» **Task prompt**
Only a number is expected here: the count of lines in the data that contain "orange".
========================================================================
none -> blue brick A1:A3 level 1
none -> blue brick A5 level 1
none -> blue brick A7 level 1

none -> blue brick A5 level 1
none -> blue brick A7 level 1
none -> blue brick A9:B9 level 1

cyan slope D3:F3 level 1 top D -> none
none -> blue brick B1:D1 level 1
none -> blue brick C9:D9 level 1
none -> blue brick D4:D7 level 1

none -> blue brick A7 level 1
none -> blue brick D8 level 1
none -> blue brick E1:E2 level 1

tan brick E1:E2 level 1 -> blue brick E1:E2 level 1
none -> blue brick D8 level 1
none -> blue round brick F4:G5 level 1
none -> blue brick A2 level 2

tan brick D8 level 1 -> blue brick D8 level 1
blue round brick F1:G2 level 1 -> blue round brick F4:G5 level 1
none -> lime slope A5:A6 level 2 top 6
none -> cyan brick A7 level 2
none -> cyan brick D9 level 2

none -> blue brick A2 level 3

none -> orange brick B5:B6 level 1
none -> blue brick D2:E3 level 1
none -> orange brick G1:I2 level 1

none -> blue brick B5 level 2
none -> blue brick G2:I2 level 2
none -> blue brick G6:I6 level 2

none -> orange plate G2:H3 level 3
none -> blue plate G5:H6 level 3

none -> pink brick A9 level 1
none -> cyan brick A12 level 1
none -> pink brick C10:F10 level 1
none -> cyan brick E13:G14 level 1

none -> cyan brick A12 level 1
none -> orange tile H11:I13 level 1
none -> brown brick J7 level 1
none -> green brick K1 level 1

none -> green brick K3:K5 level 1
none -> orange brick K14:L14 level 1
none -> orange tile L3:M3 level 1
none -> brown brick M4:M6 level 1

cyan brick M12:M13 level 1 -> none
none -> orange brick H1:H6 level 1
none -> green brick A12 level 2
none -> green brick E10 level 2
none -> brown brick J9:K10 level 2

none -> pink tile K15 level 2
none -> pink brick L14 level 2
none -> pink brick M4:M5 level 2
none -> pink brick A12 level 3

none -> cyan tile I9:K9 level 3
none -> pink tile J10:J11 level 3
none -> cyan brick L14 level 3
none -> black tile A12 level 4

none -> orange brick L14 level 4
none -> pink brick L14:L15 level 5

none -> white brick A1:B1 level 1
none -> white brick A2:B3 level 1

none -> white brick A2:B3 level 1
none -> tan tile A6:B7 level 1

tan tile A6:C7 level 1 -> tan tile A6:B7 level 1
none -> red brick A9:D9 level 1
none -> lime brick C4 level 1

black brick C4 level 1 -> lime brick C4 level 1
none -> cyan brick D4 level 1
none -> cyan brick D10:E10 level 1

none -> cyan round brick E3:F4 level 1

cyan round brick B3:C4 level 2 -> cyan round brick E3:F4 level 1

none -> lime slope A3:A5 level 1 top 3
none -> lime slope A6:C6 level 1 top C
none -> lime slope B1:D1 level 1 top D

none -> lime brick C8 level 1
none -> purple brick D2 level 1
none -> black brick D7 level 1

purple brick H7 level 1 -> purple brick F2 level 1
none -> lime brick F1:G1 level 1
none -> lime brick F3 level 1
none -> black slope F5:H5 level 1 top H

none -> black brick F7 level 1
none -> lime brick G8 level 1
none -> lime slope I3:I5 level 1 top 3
========================================================================
» **Written solution**
8